> _RECORDS SHOWN_
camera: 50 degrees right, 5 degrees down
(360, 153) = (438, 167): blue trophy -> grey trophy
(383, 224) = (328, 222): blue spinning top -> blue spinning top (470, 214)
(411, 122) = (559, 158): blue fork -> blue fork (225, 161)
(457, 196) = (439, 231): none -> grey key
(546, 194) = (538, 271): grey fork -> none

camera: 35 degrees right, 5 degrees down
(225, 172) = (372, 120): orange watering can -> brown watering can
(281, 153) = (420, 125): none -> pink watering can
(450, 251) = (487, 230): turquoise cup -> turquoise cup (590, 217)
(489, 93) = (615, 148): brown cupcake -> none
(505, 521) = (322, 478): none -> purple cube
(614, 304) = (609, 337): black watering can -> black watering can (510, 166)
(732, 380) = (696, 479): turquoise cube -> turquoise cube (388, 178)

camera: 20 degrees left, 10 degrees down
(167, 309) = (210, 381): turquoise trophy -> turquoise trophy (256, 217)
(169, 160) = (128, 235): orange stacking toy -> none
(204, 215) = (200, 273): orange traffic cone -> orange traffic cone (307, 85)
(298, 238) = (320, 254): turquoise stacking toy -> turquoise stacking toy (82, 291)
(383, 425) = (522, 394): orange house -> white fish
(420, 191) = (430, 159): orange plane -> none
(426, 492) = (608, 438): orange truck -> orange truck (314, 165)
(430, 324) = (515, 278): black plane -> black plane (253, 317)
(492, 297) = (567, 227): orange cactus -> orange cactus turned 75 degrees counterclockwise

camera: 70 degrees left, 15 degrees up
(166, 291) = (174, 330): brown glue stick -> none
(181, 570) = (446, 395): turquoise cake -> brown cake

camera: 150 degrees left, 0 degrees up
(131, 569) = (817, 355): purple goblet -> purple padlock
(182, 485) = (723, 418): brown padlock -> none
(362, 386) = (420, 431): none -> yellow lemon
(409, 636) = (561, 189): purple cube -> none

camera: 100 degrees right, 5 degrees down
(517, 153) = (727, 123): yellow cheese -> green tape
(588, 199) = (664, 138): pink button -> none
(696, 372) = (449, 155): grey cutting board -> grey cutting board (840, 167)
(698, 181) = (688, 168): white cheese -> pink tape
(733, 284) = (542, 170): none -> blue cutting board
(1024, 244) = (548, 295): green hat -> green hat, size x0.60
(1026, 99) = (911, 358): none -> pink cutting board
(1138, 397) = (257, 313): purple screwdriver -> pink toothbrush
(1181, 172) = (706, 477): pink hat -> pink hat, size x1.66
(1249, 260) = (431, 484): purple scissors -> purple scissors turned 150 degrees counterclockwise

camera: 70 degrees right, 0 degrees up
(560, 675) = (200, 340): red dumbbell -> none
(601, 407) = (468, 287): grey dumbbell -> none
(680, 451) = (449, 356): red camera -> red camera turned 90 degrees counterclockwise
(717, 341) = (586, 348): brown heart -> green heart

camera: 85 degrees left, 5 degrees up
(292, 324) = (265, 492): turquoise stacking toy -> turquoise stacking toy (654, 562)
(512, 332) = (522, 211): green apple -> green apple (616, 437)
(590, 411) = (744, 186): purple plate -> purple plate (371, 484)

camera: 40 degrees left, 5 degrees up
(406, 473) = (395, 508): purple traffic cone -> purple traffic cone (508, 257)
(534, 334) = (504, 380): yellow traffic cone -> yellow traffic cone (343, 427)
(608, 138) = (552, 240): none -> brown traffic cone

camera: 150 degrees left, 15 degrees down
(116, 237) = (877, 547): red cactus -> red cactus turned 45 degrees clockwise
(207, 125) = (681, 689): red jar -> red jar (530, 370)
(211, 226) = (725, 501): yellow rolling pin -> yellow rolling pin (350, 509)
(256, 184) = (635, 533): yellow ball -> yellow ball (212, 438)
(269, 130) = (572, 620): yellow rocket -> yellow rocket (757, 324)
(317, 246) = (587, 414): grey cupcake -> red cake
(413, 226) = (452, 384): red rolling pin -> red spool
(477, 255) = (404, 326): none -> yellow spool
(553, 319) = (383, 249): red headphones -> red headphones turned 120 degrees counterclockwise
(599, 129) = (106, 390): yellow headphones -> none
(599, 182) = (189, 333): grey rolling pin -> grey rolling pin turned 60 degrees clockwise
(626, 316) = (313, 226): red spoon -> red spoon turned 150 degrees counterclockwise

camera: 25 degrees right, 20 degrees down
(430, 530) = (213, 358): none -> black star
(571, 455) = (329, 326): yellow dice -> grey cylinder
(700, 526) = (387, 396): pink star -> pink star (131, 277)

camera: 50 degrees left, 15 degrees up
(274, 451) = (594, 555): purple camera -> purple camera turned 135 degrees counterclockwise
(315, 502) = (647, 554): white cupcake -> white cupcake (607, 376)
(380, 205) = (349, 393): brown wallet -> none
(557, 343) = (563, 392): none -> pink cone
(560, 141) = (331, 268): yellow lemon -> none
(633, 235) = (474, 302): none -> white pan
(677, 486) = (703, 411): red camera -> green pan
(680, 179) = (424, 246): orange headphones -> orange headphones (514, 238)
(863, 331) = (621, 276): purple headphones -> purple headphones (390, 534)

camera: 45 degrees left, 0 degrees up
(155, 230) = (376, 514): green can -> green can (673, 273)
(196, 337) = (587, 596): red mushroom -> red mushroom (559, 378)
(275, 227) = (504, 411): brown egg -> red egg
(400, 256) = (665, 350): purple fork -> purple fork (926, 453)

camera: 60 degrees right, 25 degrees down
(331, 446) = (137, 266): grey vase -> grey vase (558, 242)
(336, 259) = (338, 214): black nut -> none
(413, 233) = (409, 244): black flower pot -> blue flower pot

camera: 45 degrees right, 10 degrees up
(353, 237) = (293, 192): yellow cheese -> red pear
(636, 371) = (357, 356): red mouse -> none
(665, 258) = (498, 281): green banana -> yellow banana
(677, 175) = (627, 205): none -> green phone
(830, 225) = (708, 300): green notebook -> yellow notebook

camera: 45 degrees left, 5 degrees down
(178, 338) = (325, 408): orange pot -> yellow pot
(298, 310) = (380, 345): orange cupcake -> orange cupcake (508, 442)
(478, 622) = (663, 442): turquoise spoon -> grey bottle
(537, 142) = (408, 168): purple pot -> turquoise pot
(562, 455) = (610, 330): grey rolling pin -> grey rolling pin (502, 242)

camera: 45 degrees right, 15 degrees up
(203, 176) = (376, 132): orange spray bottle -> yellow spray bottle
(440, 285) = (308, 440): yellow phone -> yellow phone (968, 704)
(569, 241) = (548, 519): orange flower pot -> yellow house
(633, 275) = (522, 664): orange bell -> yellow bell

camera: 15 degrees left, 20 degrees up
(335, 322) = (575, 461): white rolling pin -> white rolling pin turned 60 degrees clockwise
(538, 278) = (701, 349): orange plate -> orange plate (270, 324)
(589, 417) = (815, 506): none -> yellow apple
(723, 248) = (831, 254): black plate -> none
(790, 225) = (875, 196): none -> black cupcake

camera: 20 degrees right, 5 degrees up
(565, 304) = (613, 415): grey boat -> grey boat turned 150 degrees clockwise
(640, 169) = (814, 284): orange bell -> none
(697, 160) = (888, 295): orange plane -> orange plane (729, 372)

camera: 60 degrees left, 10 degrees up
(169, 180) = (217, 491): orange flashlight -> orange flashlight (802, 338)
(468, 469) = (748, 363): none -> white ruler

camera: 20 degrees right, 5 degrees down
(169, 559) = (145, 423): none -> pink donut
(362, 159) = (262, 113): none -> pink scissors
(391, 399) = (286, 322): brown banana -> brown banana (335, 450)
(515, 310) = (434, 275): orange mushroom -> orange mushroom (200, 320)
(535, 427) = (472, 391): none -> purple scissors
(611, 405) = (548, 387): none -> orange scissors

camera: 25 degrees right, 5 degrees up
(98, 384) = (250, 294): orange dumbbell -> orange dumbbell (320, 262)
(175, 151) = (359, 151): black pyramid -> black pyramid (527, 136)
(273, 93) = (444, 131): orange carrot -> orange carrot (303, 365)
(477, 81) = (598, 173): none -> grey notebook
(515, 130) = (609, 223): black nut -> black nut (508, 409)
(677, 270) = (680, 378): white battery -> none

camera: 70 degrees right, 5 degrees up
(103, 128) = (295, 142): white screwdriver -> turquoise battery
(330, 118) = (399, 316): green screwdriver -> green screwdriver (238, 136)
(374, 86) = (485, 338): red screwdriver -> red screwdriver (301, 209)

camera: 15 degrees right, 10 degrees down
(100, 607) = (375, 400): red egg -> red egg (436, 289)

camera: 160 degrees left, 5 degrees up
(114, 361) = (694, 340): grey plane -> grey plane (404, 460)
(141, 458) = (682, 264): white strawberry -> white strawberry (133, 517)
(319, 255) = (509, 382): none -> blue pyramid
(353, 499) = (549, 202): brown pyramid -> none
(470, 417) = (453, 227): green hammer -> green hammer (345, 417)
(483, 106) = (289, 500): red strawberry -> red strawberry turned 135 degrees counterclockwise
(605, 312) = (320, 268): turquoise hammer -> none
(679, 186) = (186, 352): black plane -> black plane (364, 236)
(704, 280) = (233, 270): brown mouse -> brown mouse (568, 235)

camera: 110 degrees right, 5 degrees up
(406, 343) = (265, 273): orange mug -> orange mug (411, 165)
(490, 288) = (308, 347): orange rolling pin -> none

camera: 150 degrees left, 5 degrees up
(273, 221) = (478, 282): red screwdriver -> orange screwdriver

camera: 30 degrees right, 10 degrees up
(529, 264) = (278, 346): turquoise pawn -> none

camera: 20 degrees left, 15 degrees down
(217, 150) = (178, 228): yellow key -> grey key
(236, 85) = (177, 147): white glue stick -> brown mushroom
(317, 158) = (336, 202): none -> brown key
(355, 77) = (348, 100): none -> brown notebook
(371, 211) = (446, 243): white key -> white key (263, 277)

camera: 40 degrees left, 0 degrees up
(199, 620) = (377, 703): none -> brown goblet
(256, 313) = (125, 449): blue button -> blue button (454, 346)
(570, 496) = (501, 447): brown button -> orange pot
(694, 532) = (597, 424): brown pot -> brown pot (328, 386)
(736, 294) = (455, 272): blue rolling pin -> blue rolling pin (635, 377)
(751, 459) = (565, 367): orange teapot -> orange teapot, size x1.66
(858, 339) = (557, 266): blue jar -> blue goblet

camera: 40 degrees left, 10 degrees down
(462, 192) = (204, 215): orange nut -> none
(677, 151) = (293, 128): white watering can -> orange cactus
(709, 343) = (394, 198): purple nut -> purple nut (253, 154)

> _ABOUT THIS EXERCISE_
From the records above, transcribe without alteration every line from the one with "(141, 458) = (682, 264): white" to the one with "(371, 211) = (446, 243): white", inclusive.

> _RESPONSE BELOW_
(141, 458) = (682, 264): white strawberry -> white strawberry (133, 517)
(319, 255) = (509, 382): none -> blue pyramid
(353, 499) = (549, 202): brown pyramid -> none
(470, 417) = (453, 227): green hammer -> green hammer (345, 417)
(483, 106) = (289, 500): red strawberry -> red strawberry turned 135 degrees counterclockwise
(605, 312) = (320, 268): turquoise hammer -> none
(679, 186) = (186, 352): black plane -> black plane (364, 236)
(704, 280) = (233, 270): brown mouse -> brown mouse (568, 235)

camera: 110 degrees right, 5 degrees up
(406, 343) = (265, 273): orange mug -> orange mug (411, 165)
(490, 288) = (308, 347): orange rolling pin -> none

camera: 150 degrees left, 5 degrees up
(273, 221) = (478, 282): red screwdriver -> orange screwdriver

camera: 30 degrees right, 10 degrees up
(529, 264) = (278, 346): turquoise pawn -> none

camera: 20 degrees left, 15 degrees down
(217, 150) = (178, 228): yellow key -> grey key
(236, 85) = (177, 147): white glue stick -> brown mushroom
(317, 158) = (336, 202): none -> brown key
(355, 77) = (348, 100): none -> brown notebook
(371, 211) = (446, 243): white key -> white key (263, 277)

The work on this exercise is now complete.